**Instruction**
In duplicating the lines below, keep every word unchanged and drop the pictures.

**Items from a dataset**

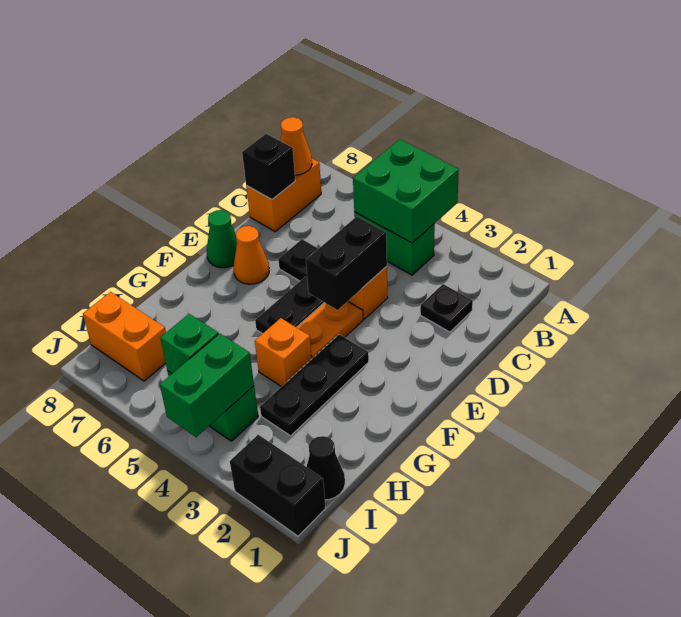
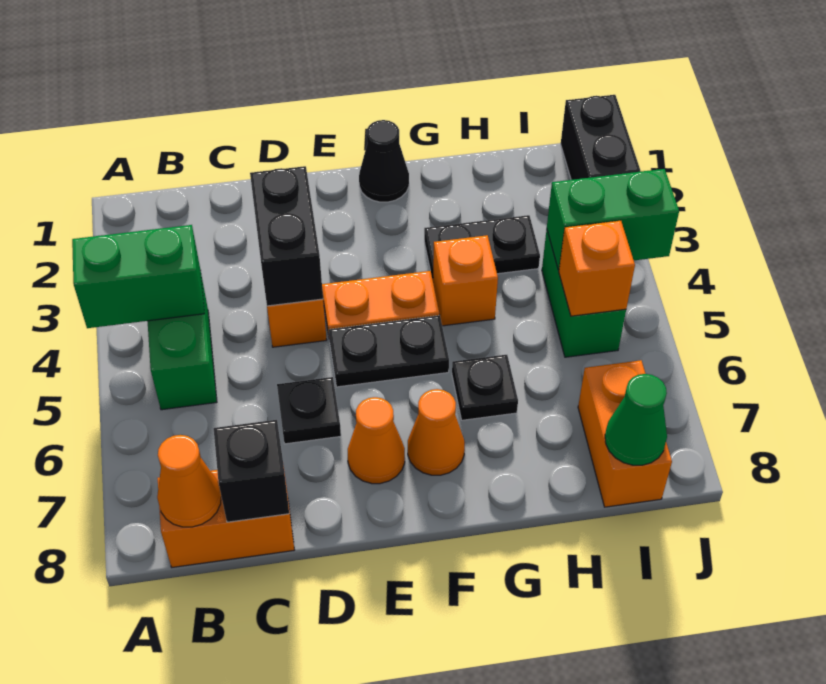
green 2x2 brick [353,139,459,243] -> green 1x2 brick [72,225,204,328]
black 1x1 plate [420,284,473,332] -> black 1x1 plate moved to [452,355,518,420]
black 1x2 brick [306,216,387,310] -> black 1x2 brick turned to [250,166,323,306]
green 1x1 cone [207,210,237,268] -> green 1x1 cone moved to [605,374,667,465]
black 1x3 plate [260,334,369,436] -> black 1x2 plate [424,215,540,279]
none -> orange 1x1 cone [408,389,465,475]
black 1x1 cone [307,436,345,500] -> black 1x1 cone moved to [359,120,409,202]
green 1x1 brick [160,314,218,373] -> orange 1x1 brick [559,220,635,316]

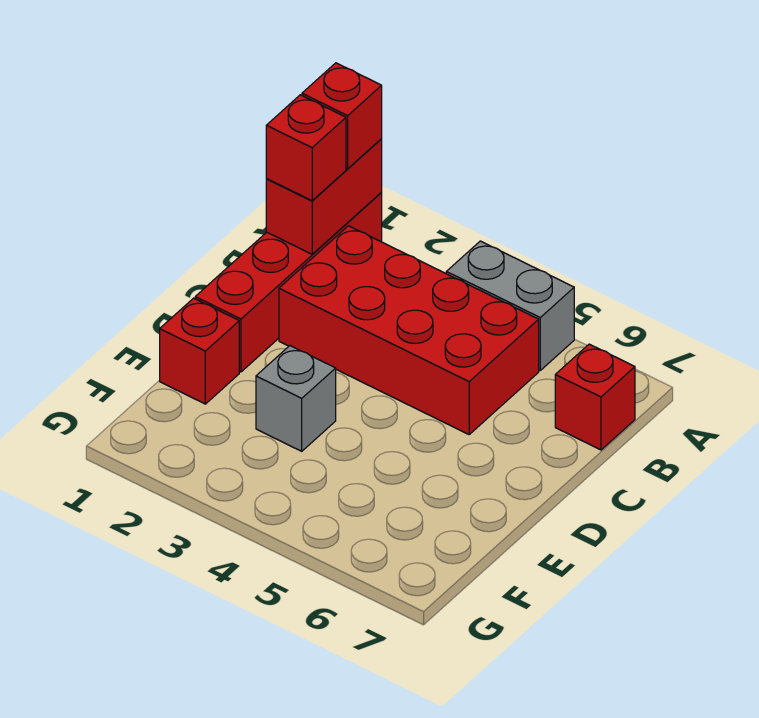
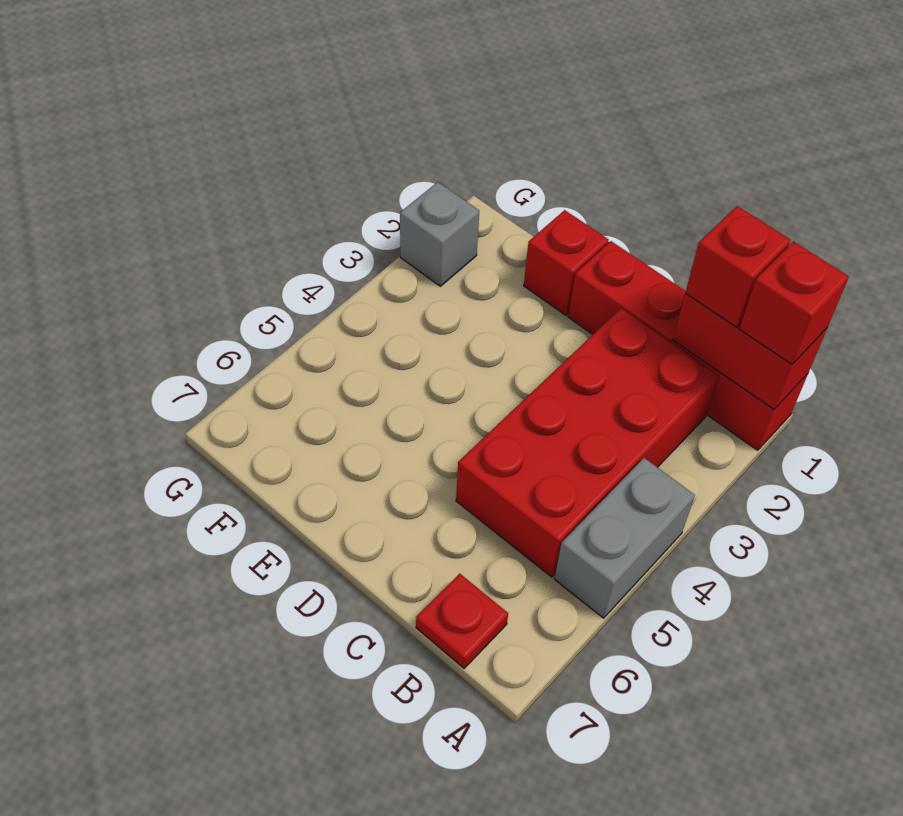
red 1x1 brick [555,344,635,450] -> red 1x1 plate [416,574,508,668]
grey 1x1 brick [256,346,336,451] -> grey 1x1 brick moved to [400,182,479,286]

**Solution for this exercise**
green 2x2 brick [353,139,459,243] -> green 1x2 brick [72,225,204,328]
black 1x1 plate [420,284,473,332] -> black 1x1 plate moved to [452,355,518,420]
black 1x2 brick [306,216,387,310] -> black 1x2 brick turned to [250,166,323,306]
green 1x1 cone [207,210,237,268] -> green 1x1 cone moved to [605,374,667,465]
black 1x3 plate [260,334,369,436] -> black 1x2 plate [424,215,540,279]
none -> orange 1x1 cone [408,389,465,475]
black 1x1 cone [307,436,345,500] -> black 1x1 cone moved to [359,120,409,202]
green 1x1 brick [160,314,218,373] -> orange 1x1 brick [559,220,635,316]

red 1x1 brick [555,344,635,450] -> red 1x1 plate [416,574,508,668]
grey 1x1 brick [256,346,336,451] -> grey 1x1 brick moved to [400,182,479,286]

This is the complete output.